▸ **REQUIREMENT**: Beneath this line are the data; copy exactly the part of them that opens with the line containing "(190, 438) = (125, 226): purple" and closes with the line containing "(682, 490) = (475, 476): purple", and only that part.

[[ PROVIDED RECORDS open ]]

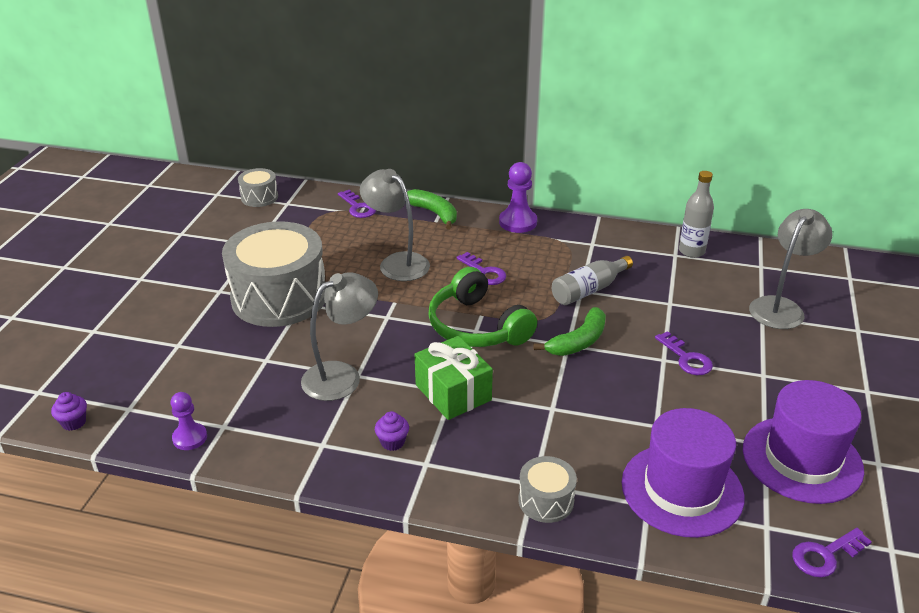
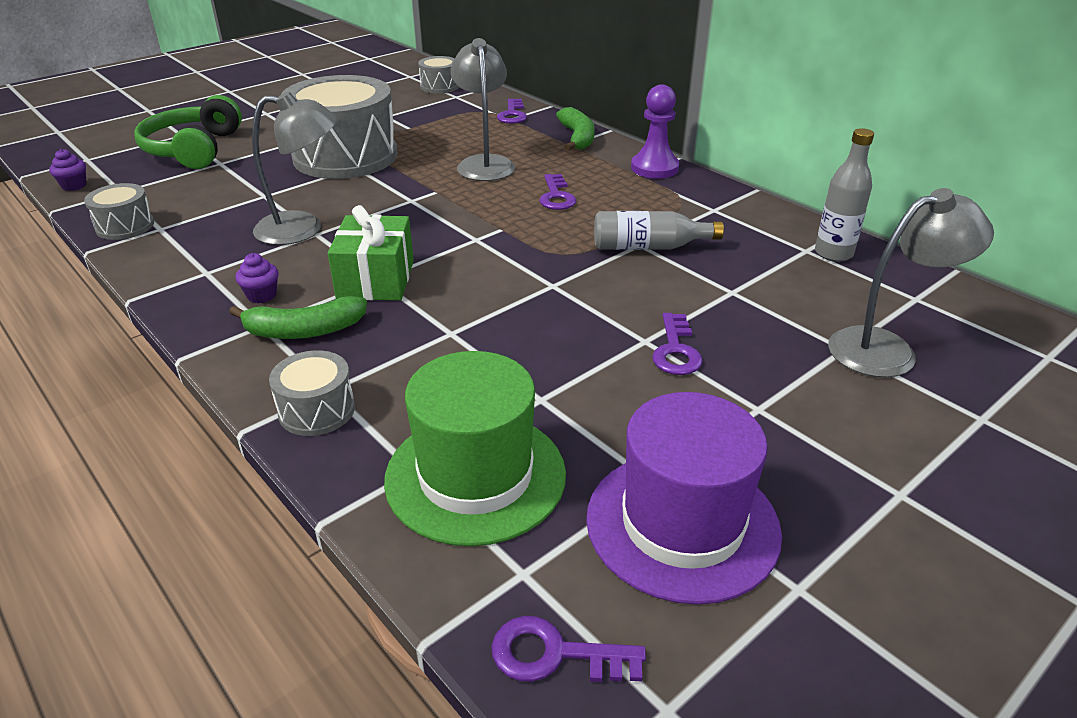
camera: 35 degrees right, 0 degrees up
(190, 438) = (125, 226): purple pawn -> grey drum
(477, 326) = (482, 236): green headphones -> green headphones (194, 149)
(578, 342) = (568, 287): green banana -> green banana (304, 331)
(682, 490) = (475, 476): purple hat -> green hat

[[ PROVIDED RECORDS closed ]]
[[ PROVIDED RECORDS open ]]

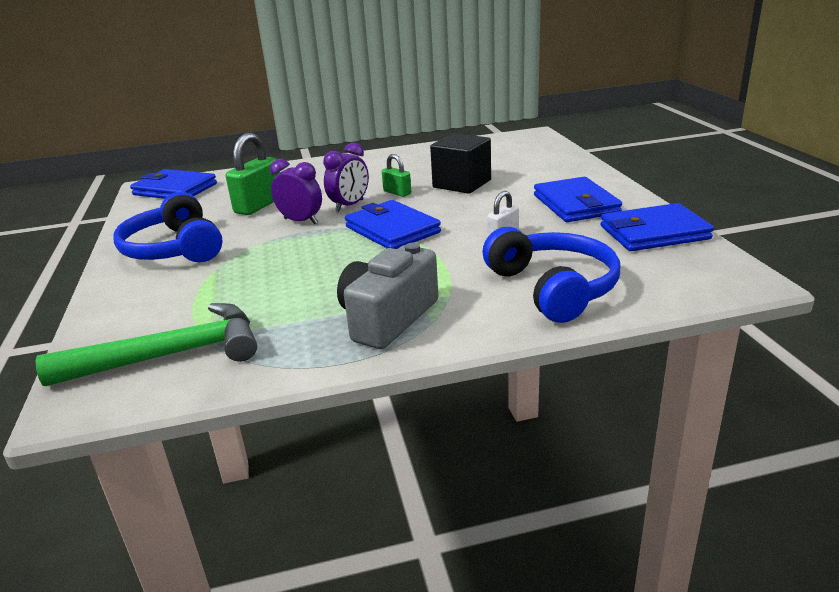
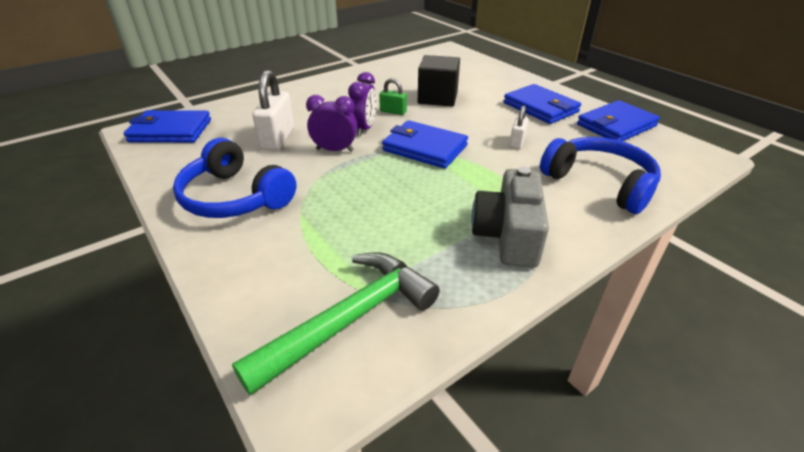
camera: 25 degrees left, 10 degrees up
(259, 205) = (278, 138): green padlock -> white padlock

[[ PROVIDED RECORDS closed ]]

▸ **OUTPUT OF THE TASK**:
(190, 438) = (125, 226): purple pawn -> grey drum
(477, 326) = (482, 236): green headphones -> green headphones (194, 149)
(578, 342) = (568, 287): green banana -> green banana (304, 331)
(682, 490) = (475, 476): purple hat -> green hat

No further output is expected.